**Records to process**
_ _ _

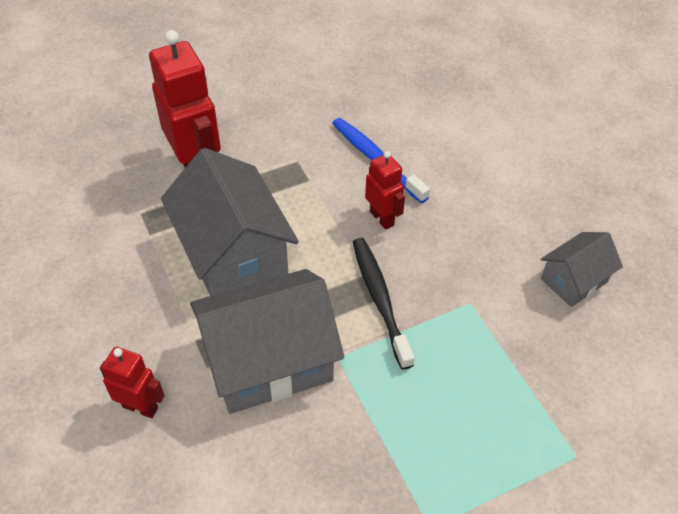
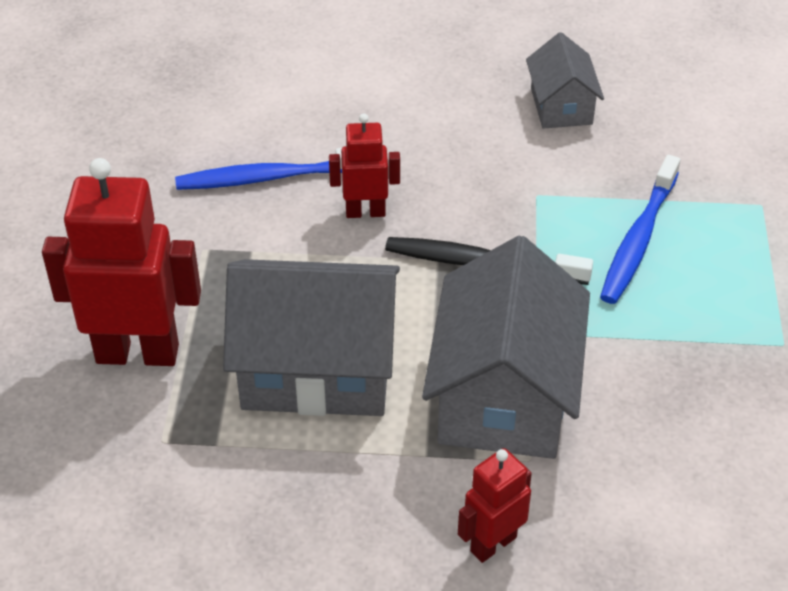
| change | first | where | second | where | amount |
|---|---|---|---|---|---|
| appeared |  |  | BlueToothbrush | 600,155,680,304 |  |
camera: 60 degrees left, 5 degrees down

_ _ _

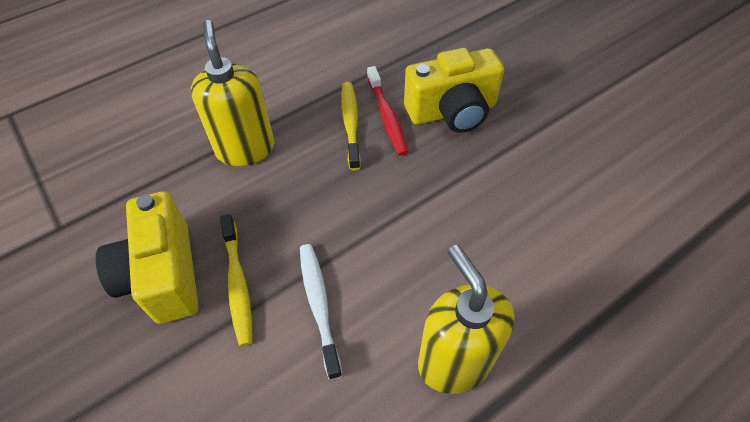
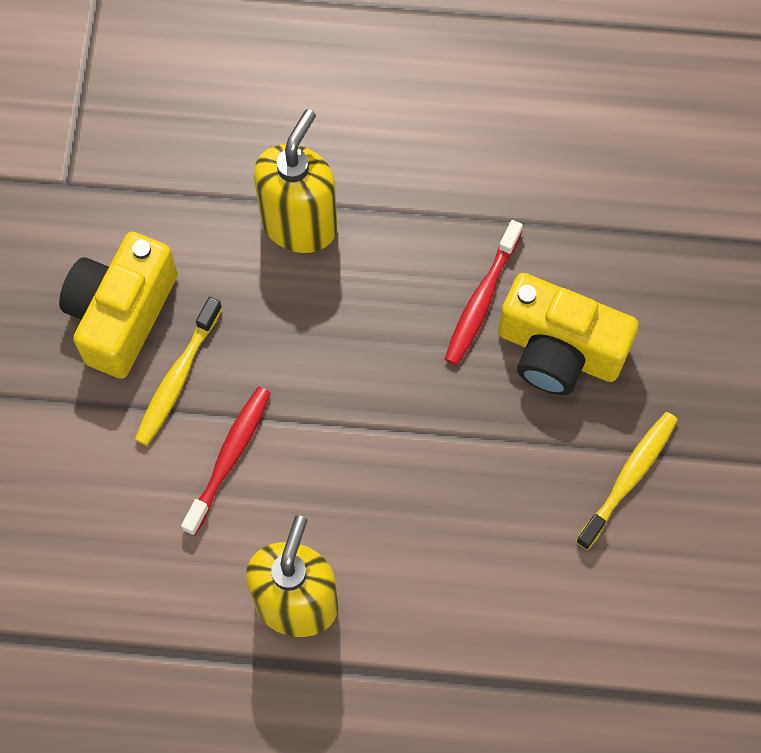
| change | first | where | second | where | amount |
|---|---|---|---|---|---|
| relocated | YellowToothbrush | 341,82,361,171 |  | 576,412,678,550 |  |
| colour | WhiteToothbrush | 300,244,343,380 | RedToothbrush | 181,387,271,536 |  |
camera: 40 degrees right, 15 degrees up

_ _ _

**Task brief**
A verbatim transcription is needed of the lines above, starting at the line with "colour | WhiteToothbrush" and ending at the line with "camera: 40 degrees right, 15 degrees up", both included, and of nothing else.

**Exercise solution**
| colour | WhiteToothbrush | 300,244,343,380 | RedToothbrush | 181,387,271,536 |  |
camera: 40 degrees right, 15 degrees up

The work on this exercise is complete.